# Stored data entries
________________________________________

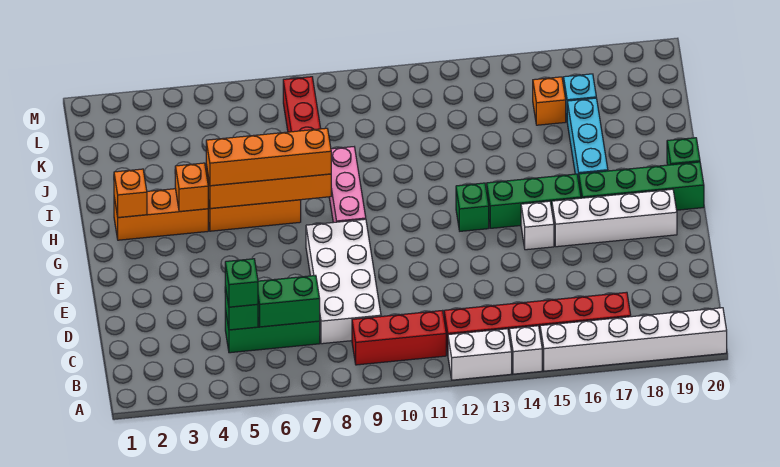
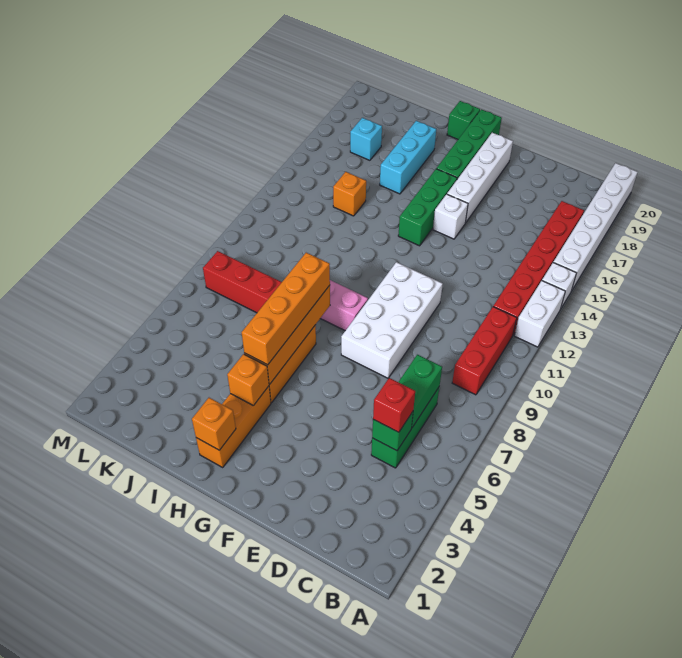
green brick C5 level 3 -> red brick C5 level 3
white brick C8:F9 level 1 -> white brick E8:F11 level 1
green brick G13 level 1 -> none
cyan brick H17:J17 level 1 -> cyan brick I16:I18 level 1
orange brick K16 level 1 -> orange brick J14 level 1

________________________________________

# Assigned task
From the first line to the last, return the records exactly and leave the pictures behind.

# Response to the task
green brick C5 level 3 -> red brick C5 level 3
white brick C8:F9 level 1 -> white brick E8:F11 level 1
green brick G13 level 1 -> none
cyan brick H17:J17 level 1 -> cyan brick I16:I18 level 1
orange brick K16 level 1 -> orange brick J14 level 1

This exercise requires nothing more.